(Activity)
Print the records below exactly, from the line containing "(506, 330) = (334, 342): white" down to the line containing "(470, 227) = (465, 275): none -> grey fork", both lines included, and omit every picture.

(Excerpted data)

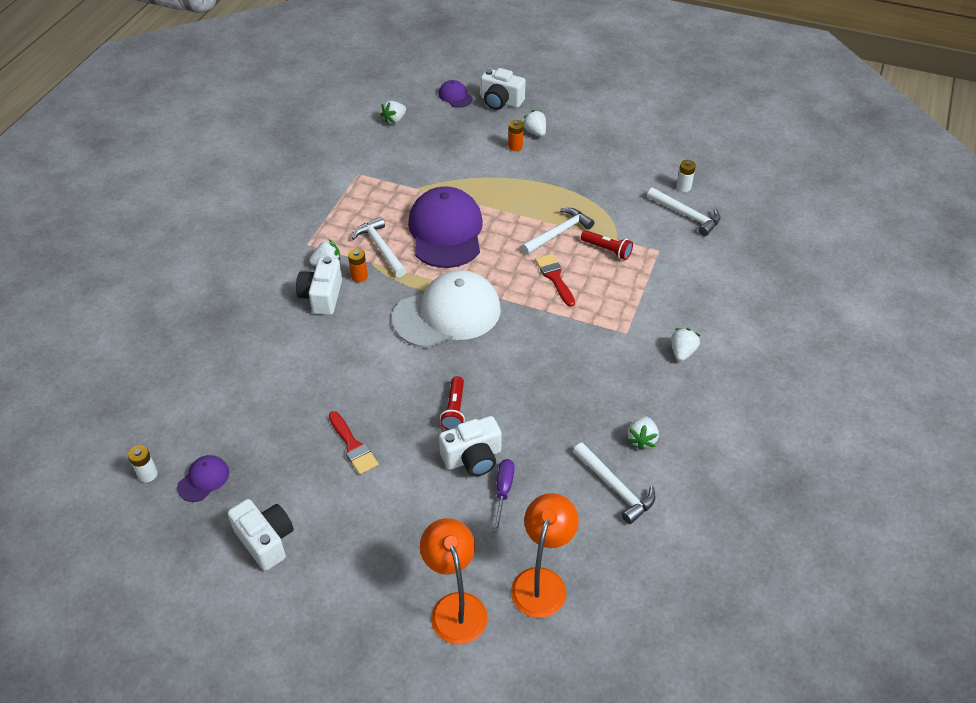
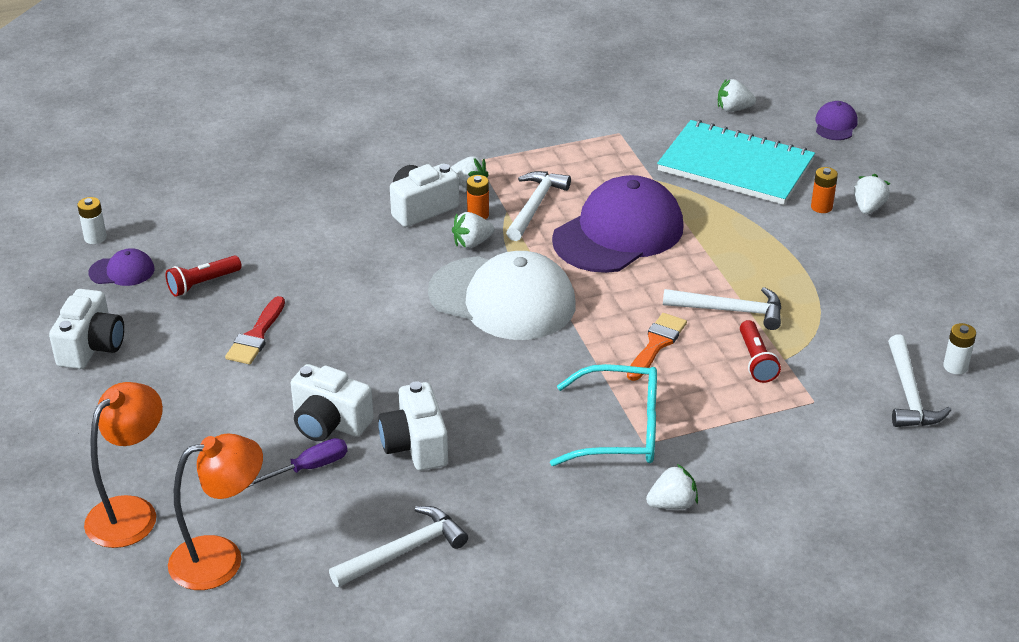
camera: 50 degrees right, 10 degrees down
(444, 152) = (735, 166): none -> turquoise notebook
(454, 410) = (378, 375): red flashlight -> red flashlight (202, 284)
(500, 101) = (879, 157): white camera -> white camera (415, 445)
(554, 277) = (656, 344): red brush -> orange brush
(607, 336) = (619, 430): none -> turquoise glasses
(615, 487) = (404, 551): white hammer -> white hammer turned 135 degrees counterclockwise
(642, 439) = (497, 537): white strawberry -> white strawberry (472, 243)

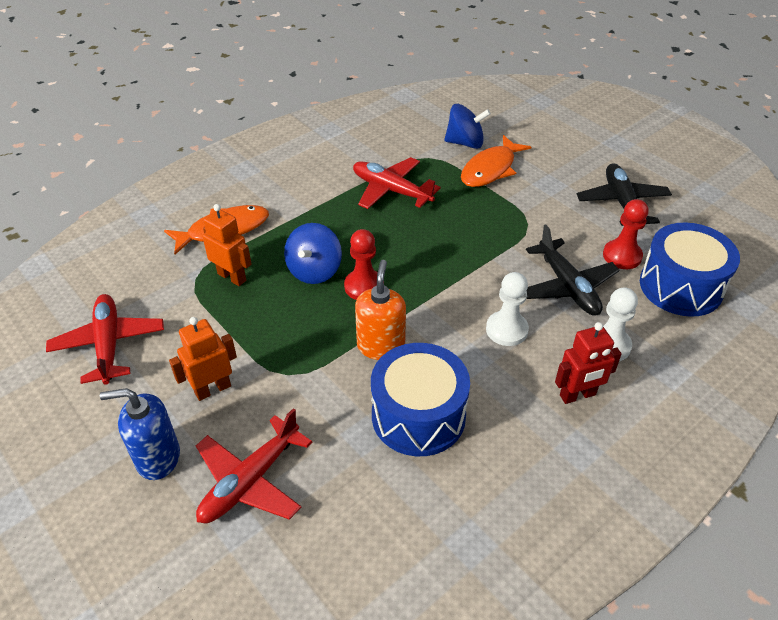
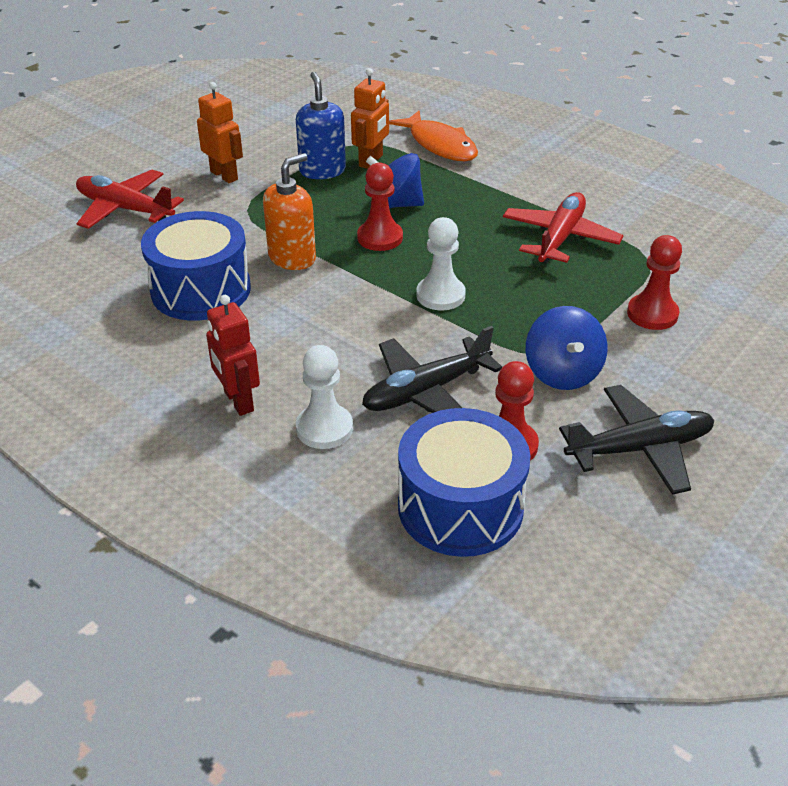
camera: 80 degrees right, 5 degrees down
(109, 344) = (270, 120): red plane -> none
(158, 458) = (149, 164): blue soap dispenser -> blue soap dispenser (322, 171)
(381, 346) = (292, 258): orange soap dispenser -> orange soap dispenser turned 45 degrees counterclockwise
(465, 143) = (703, 288): blue spinning top -> blue spinning top (562, 373)
(490, 169) = (652, 314): orange fish -> red pawn
(506, 330) = (334, 342): white pawn -> white pawn (440, 295)

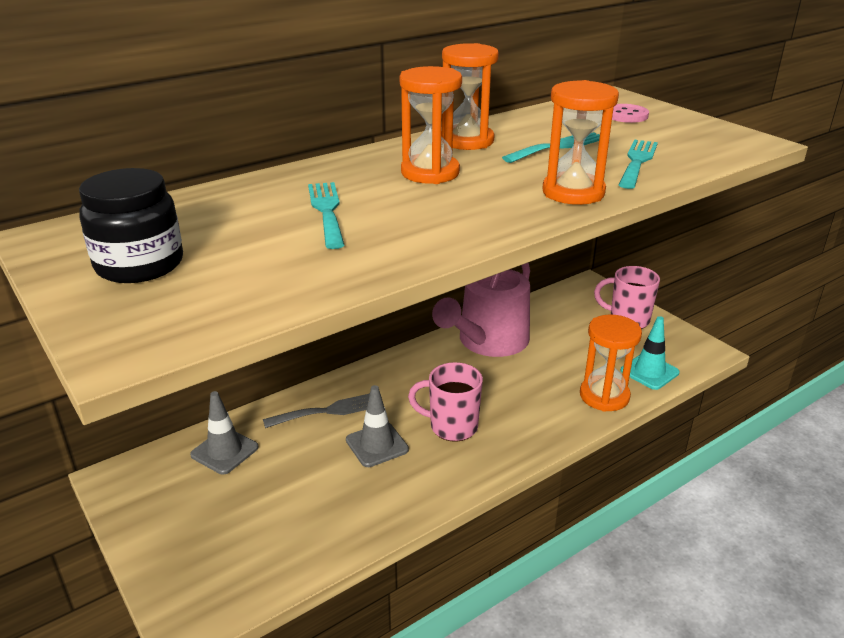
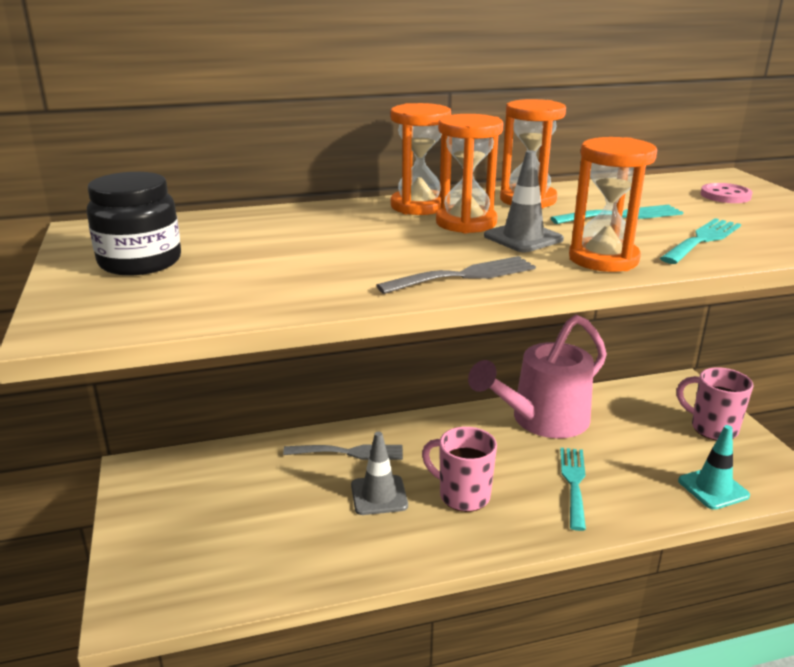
camera: 20 degrees right, 5 degrees down
(224, 451) = (237, 467): grey traffic cone -> grey traffic cone (523, 238)
(327, 211) = (338, 242): turquoise fork -> turquoise fork (573, 483)
(470, 227) = (465, 275): none -> grey fork
(604, 396) = (646, 502): orange hourglass -> orange hourglass (419, 206)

(The answer)
(506, 330) = (334, 342): white pawn -> white pawn (440, 295)

camera: 20 degrees right, 5 degrees down
(224, 451) = (237, 467): grey traffic cone -> grey traffic cone (523, 238)
(327, 211) = (338, 242): turquoise fork -> turquoise fork (573, 483)
(470, 227) = (465, 275): none -> grey fork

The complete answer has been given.